* _Exercise_:
Copy exactly, and only, the lines from the line containing "TEMP3: TMP36 -> DS18B20" through the last line of the records below, both included.

(Records from a data collection)
----
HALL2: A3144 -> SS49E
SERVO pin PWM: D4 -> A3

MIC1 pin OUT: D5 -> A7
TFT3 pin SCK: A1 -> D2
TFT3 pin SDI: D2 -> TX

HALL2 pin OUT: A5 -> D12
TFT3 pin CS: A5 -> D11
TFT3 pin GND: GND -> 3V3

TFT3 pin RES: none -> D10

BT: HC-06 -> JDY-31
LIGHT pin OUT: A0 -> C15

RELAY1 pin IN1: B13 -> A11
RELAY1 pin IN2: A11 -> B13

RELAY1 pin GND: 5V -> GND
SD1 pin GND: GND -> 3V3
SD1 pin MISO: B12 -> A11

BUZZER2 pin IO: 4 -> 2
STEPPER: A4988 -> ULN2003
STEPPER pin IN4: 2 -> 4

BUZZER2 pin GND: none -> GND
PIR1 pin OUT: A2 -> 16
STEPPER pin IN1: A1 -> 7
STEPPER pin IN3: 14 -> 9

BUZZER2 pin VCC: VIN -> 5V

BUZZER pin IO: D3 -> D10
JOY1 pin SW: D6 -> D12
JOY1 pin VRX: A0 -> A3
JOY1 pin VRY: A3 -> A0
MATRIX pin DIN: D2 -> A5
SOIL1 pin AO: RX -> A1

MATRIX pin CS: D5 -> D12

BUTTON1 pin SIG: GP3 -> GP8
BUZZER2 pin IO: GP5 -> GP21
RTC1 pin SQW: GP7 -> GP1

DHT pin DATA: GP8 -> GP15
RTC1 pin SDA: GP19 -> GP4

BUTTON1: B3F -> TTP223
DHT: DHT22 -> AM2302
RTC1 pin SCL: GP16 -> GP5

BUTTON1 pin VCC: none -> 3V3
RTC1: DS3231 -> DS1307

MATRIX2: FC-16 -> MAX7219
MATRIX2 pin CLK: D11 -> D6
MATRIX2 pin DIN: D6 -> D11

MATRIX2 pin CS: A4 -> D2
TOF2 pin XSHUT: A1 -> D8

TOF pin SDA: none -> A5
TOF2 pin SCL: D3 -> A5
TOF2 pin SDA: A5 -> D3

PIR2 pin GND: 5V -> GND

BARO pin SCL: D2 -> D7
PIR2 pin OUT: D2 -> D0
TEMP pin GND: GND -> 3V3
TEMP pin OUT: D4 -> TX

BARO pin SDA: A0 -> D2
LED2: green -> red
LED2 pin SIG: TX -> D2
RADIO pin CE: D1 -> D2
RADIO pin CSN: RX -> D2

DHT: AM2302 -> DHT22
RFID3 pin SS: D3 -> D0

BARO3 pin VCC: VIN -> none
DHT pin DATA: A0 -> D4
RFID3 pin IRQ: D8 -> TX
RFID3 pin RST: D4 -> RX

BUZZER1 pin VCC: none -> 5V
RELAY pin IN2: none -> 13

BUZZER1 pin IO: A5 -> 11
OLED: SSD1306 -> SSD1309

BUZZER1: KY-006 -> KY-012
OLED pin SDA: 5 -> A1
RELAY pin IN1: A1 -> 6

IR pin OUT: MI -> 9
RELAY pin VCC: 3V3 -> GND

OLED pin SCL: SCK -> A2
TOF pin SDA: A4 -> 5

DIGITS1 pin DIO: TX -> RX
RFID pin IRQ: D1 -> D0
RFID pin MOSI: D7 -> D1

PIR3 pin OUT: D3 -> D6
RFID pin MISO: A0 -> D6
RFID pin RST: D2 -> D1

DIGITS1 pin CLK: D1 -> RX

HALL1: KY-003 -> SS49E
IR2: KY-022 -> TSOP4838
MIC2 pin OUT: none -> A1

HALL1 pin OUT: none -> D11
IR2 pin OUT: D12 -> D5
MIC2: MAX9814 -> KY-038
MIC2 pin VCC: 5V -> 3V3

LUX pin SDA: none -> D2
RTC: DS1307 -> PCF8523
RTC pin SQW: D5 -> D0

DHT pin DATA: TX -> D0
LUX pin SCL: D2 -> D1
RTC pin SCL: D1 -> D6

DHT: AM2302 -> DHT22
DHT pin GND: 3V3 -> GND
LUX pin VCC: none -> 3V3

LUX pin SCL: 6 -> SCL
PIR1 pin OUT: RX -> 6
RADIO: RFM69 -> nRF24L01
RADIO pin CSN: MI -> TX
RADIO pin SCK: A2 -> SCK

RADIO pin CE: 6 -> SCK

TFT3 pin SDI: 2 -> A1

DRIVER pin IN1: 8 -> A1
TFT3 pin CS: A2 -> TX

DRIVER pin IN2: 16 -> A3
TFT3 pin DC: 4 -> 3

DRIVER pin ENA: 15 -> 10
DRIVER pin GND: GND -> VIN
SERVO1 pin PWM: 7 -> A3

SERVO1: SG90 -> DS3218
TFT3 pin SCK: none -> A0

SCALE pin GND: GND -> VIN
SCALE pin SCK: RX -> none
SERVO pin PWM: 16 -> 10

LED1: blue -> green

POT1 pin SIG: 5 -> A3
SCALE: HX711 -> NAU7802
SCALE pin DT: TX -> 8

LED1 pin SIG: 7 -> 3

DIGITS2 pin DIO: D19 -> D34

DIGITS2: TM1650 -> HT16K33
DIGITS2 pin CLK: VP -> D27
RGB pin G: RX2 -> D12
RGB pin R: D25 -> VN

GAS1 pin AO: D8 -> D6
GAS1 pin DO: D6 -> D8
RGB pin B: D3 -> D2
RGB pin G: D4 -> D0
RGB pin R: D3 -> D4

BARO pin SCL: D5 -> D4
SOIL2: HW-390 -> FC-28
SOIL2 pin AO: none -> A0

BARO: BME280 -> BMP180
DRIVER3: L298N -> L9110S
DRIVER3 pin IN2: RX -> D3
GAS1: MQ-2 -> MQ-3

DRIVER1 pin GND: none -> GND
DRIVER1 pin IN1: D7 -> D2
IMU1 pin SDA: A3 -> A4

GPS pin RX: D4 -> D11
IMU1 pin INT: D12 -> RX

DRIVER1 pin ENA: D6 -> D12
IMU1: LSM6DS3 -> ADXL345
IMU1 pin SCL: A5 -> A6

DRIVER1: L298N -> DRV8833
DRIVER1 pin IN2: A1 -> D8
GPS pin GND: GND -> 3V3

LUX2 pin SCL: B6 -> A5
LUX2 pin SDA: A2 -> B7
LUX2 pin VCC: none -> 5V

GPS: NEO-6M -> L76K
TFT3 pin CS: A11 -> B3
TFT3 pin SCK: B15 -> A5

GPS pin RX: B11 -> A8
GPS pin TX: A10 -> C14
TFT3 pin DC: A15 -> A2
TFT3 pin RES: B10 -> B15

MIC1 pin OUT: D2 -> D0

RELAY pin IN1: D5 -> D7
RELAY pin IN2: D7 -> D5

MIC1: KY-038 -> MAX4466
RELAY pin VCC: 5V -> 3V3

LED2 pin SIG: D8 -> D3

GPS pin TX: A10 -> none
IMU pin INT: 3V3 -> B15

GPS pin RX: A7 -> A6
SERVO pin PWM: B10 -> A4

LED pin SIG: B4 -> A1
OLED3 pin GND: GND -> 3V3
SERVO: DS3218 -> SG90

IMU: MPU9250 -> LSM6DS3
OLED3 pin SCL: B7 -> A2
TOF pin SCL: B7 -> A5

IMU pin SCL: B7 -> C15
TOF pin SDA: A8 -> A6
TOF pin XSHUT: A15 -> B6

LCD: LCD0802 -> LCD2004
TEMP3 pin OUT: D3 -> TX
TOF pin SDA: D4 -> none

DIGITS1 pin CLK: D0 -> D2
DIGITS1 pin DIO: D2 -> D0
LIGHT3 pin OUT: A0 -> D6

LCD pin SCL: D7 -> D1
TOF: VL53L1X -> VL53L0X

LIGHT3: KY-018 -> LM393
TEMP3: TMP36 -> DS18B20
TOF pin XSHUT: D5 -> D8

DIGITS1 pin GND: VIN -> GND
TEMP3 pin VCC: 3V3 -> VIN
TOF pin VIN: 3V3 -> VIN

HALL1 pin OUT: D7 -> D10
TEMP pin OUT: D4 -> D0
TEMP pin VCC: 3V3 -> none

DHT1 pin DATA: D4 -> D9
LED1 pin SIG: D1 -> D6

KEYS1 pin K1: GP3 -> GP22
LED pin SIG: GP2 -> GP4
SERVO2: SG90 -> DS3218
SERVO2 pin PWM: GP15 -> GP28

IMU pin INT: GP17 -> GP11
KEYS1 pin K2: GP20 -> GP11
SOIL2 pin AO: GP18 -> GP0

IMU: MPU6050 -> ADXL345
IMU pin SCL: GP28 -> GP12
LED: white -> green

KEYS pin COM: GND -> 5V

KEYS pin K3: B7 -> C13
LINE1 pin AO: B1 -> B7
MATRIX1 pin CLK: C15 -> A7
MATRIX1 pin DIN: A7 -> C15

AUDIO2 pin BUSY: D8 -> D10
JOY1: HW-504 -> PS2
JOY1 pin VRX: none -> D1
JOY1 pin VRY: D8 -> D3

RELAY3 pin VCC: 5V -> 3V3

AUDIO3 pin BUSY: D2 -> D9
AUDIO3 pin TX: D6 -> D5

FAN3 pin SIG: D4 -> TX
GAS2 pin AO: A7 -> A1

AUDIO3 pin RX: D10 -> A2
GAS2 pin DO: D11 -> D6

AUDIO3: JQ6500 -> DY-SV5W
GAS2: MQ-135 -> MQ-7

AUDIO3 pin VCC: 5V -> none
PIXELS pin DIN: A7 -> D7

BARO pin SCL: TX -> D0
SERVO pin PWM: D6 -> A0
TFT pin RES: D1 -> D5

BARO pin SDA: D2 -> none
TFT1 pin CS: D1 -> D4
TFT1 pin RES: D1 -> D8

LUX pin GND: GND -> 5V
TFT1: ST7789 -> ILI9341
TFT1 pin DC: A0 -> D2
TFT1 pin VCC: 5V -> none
----
* _Result_:
TEMP3: TMP36 -> DS18B20
TOF pin XSHUT: D5 -> D8

DIGITS1 pin GND: VIN -> GND
TEMP3 pin VCC: 3V3 -> VIN
TOF pin VIN: 3V3 -> VIN

HALL1 pin OUT: D7 -> D10
TEMP pin OUT: D4 -> D0
TEMP pin VCC: 3V3 -> none

DHT1 pin DATA: D4 -> D9
LED1 pin SIG: D1 -> D6

KEYS1 pin K1: GP3 -> GP22
LED pin SIG: GP2 -> GP4
SERVO2: SG90 -> DS3218
SERVO2 pin PWM: GP15 -> GP28

IMU pin INT: GP17 -> GP11
KEYS1 pin K2: GP20 -> GP11
SOIL2 pin AO: GP18 -> GP0

IMU: MPU6050 -> ADXL345
IMU pin SCL: GP28 -> GP12
LED: white -> green

KEYS pin COM: GND -> 5V

KEYS pin K3: B7 -> C13
LINE1 pin AO: B1 -> B7
MATRIX1 pin CLK: C15 -> A7
MATRIX1 pin DIN: A7 -> C15

AUDIO2 pin BUSY: D8 -> D10
JOY1: HW-504 -> PS2
JOY1 pin VRX: none -> D1
JOY1 pin VRY: D8 -> D3

RELAY3 pin VCC: 5V -> 3V3

AUDIO3 pin BUSY: D2 -> D9
AUDIO3 pin TX: D6 -> D5

FAN3 pin SIG: D4 -> TX
GAS2 pin AO: A7 -> A1

AUDIO3 pin RX: D10 -> A2
GAS2 pin DO: D11 -> D6

AUDIO3: JQ6500 -> DY-SV5W
GAS2: MQ-135 -> MQ-7

AUDIO3 pin VCC: 5V -> none
PIXELS pin DIN: A7 -> D7

BARO pin SCL: TX -> D0
SERVO pin PWM: D6 -> A0
TFT pin RES: D1 -> D5

BARO pin SDA: D2 -> none
TFT1 pin CS: D1 -> D4
TFT1 pin RES: D1 -> D8

LUX pin GND: GND -> 5V
TFT1: ST7789 -> ILI9341
TFT1 pin DC: A0 -> D2
TFT1 pin VCC: 5V -> none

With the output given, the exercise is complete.